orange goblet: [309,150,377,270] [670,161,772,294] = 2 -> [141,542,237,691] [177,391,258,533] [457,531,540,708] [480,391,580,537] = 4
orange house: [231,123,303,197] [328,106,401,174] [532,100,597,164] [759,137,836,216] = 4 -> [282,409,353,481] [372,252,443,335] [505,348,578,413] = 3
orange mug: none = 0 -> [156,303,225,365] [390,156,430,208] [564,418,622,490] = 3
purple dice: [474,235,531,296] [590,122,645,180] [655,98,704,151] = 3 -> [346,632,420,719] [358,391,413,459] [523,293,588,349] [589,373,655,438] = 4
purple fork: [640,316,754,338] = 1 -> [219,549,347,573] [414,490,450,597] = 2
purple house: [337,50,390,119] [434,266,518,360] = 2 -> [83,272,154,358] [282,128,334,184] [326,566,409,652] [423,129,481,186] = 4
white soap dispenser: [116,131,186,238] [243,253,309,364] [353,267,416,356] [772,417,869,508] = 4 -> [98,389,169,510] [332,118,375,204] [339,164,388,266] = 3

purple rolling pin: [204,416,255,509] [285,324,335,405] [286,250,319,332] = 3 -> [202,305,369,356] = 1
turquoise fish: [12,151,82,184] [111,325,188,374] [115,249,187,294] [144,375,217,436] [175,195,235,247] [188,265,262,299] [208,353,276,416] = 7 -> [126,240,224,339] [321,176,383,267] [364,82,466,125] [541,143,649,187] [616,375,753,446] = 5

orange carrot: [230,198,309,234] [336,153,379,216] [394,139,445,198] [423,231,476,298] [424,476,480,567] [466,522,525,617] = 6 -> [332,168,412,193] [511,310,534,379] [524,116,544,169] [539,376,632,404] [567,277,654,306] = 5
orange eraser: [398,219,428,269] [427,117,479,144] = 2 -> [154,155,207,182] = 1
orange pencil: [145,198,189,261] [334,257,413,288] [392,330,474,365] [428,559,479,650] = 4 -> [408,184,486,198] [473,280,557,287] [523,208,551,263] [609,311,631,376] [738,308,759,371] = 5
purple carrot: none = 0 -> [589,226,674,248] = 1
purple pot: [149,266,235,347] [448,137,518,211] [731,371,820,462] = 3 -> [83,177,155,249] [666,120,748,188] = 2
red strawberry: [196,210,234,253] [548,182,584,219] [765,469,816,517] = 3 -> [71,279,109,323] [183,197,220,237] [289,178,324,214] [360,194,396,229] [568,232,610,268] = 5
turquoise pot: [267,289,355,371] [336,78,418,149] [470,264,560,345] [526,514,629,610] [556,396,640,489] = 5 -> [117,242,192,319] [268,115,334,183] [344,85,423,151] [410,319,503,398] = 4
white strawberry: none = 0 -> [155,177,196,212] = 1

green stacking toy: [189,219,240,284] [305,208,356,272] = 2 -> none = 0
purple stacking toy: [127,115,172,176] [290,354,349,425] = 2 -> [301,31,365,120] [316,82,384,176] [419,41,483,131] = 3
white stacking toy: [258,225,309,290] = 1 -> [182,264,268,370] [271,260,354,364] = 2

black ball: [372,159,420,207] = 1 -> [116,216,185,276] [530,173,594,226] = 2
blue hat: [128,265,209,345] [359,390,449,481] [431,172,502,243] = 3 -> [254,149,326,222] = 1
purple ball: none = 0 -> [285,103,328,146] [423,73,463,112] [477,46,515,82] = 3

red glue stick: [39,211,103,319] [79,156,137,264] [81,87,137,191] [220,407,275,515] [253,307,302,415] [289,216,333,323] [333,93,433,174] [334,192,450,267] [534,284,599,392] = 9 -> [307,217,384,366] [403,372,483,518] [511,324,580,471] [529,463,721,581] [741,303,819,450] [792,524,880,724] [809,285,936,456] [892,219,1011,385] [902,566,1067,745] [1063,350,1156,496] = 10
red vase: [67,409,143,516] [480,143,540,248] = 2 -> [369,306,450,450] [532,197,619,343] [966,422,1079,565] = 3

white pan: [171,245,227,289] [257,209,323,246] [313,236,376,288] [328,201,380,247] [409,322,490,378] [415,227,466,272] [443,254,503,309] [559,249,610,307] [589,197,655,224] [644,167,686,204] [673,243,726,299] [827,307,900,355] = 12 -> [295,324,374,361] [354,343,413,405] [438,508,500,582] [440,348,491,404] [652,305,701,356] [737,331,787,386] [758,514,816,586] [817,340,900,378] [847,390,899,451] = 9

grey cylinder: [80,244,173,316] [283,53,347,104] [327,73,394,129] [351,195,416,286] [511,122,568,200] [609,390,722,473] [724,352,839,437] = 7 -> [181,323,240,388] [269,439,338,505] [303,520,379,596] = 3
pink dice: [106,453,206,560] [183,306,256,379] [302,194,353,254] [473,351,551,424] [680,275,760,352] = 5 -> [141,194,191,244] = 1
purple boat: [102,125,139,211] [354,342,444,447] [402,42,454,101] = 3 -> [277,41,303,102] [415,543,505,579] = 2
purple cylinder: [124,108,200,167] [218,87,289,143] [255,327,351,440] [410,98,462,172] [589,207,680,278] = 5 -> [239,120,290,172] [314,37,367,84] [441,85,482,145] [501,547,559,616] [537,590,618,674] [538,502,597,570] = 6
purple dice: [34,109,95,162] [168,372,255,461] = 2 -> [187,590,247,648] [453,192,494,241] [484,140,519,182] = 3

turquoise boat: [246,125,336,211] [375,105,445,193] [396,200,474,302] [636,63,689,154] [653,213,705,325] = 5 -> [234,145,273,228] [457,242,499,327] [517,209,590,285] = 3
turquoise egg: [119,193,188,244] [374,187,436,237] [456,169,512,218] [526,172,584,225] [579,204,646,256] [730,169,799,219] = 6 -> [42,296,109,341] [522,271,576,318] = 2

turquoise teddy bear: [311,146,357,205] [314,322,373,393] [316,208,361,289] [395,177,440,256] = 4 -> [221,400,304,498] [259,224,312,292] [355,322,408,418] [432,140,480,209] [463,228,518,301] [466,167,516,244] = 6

### WHAT YOU ARE ASKED TO DO
Write out each entry once more, exactly as it was given.

### TASK ANSWER
orange goblet: [309,150,377,270] [670,161,772,294] = 2 -> [141,542,237,691] [177,391,258,533] [457,531,540,708] [480,391,580,537] = 4
orange house: [231,123,303,197] [328,106,401,174] [532,100,597,164] [759,137,836,216] = 4 -> [282,409,353,481] [372,252,443,335] [505,348,578,413] = 3
orange mug: none = 0 -> [156,303,225,365] [390,156,430,208] [564,418,622,490] = 3
purple dice: [474,235,531,296] [590,122,645,180] [655,98,704,151] = 3 -> [346,632,420,719] [358,391,413,459] [523,293,588,349] [589,373,655,438] = 4
purple fork: [640,316,754,338] = 1 -> [219,549,347,573] [414,490,450,597] = 2
purple house: [337,50,390,119] [434,266,518,360] = 2 -> [83,272,154,358] [282,128,334,184] [326,566,409,652] [423,129,481,186] = 4
white soap dispenser: [116,131,186,238] [243,253,309,364] [353,267,416,356] [772,417,869,508] = 4 -> [98,389,169,510] [332,118,375,204] [339,164,388,266] = 3

purple rolling pin: [204,416,255,509] [285,324,335,405] [286,250,319,332] = 3 -> [202,305,369,356] = 1
turquoise fish: [12,151,82,184] [111,325,188,374] [115,249,187,294] [144,375,217,436] [175,195,235,247] [188,265,262,299] [208,353,276,416] = 7 -> [126,240,224,339] [321,176,383,267] [364,82,466,125] [541,143,649,187] [616,375,753,446] = 5

orange carrot: [230,198,309,234] [336,153,379,216] [394,139,445,198] [423,231,476,298] [424,476,480,567] [466,522,525,617] = 6 -> [332,168,412,193] [511,310,534,379] [524,116,544,169] [539,376,632,404] [567,277,654,306] = 5
orange eraser: [398,219,428,269] [427,117,479,144] = 2 -> [154,155,207,182] = 1
orange pencil: [145,198,189,261] [334,257,413,288] [392,330,474,365] [428,559,479,650] = 4 -> [408,184,486,198] [473,280,557,287] [523,208,551,263] [609,311,631,376] [738,308,759,371] = 5
purple carrot: none = 0 -> [589,226,674,248] = 1
purple pot: [149,266,235,347] [448,137,518,211] [731,371,820,462] = 3 -> [83,177,155,249] [666,120,748,188] = 2
red strawberry: [196,210,234,253] [548,182,584,219] [765,469,816,517] = 3 -> [71,279,109,323] [183,197,220,237] [289,178,324,214] [360,194,396,229] [568,232,610,268] = 5
turquoise pot: [267,289,355,371] [336,78,418,149] [470,264,560,345] [526,514,629,610] [556,396,640,489] = 5 -> [117,242,192,319] [268,115,334,183] [344,85,423,151] [410,319,503,398] = 4
white strawberry: none = 0 -> [155,177,196,212] = 1

green stacking toy: [189,219,240,284] [305,208,356,272] = 2 -> none = 0
purple stacking toy: [127,115,172,176] [290,354,349,425] = 2 -> [301,31,365,120] [316,82,384,176] [419,41,483,131] = 3
white stacking toy: [258,225,309,290] = 1 -> [182,264,268,370] [271,260,354,364] = 2

black ball: [372,159,420,207] = 1 -> [116,216,185,276] [530,173,594,226] = 2
blue hat: [128,265,209,345] [359,390,449,481] [431,172,502,243] = 3 -> [254,149,326,222] = 1
purple ball: none = 0 -> [285,103,328,146] [423,73,463,112] [477,46,515,82] = 3

red glue stick: [39,211,103,319] [79,156,137,264] [81,87,137,191] [220,407,275,515] [253,307,302,415] [289,216,333,323] [333,93,433,174] [334,192,450,267] [534,284,599,392] = 9 -> [307,217,384,366] [403,372,483,518] [511,324,580,471] [529,463,721,581] [741,303,819,450] [792,524,880,724] [809,285,936,456] [892,219,1011,385] [902,566,1067,745] [1063,350,1156,496] = 10
red vase: [67,409,143,516] [480,143,540,248] = 2 -> [369,306,450,450] [532,197,619,343] [966,422,1079,565] = 3

white pan: [171,245,227,289] [257,209,323,246] [313,236,376,288] [328,201,380,247] [409,322,490,378] [415,227,466,272] [443,254,503,309] [559,249,610,307] [589,197,655,224] [644,167,686,204] [673,243,726,299] [827,307,900,355] = 12 -> [295,324,374,361] [354,343,413,405] [438,508,500,582] [440,348,491,404] [652,305,701,356] [737,331,787,386] [758,514,816,586] [817,340,900,378] [847,390,899,451] = 9

grey cylinder: [80,244,173,316] [283,53,347,104] [327,73,394,129] [351,195,416,286] [511,122,568,200] [609,390,722,473] [724,352,839,437] = 7 -> [181,323,240,388] [269,439,338,505] [303,520,379,596] = 3
pink dice: [106,453,206,560] [183,306,256,379] [302,194,353,254] [473,351,551,424] [680,275,760,352] = 5 -> [141,194,191,244] = 1
purple boat: [102,125,139,211] [354,342,444,447] [402,42,454,101] = 3 -> [277,41,303,102] [415,543,505,579] = 2
purple cylinder: [124,108,200,167] [218,87,289,143] [255,327,351,440] [410,98,462,172] [589,207,680,278] = 5 -> [239,120,290,172] [314,37,367,84] [441,85,482,145] [501,547,559,616] [537,590,618,674] [538,502,597,570] = 6
purple dice: [34,109,95,162] [168,372,255,461] = 2 -> [187,590,247,648] [453,192,494,241] [484,140,519,182] = 3

turquoise boat: [246,125,336,211] [375,105,445,193] [396,200,474,302] [636,63,689,154] [653,213,705,325] = 5 -> [234,145,273,228] [457,242,499,327] [517,209,590,285] = 3
turquoise egg: [119,193,188,244] [374,187,436,237] [456,169,512,218] [526,172,584,225] [579,204,646,256] [730,169,799,219] = 6 -> [42,296,109,341] [522,271,576,318] = 2

turquoise teddy bear: [311,146,357,205] [314,322,373,393] [316,208,361,289] [395,177,440,256] = 4 -> [221,400,304,498] [259,224,312,292] [355,322,408,418] [432,140,480,209] [463,228,518,301] [466,167,516,244] = 6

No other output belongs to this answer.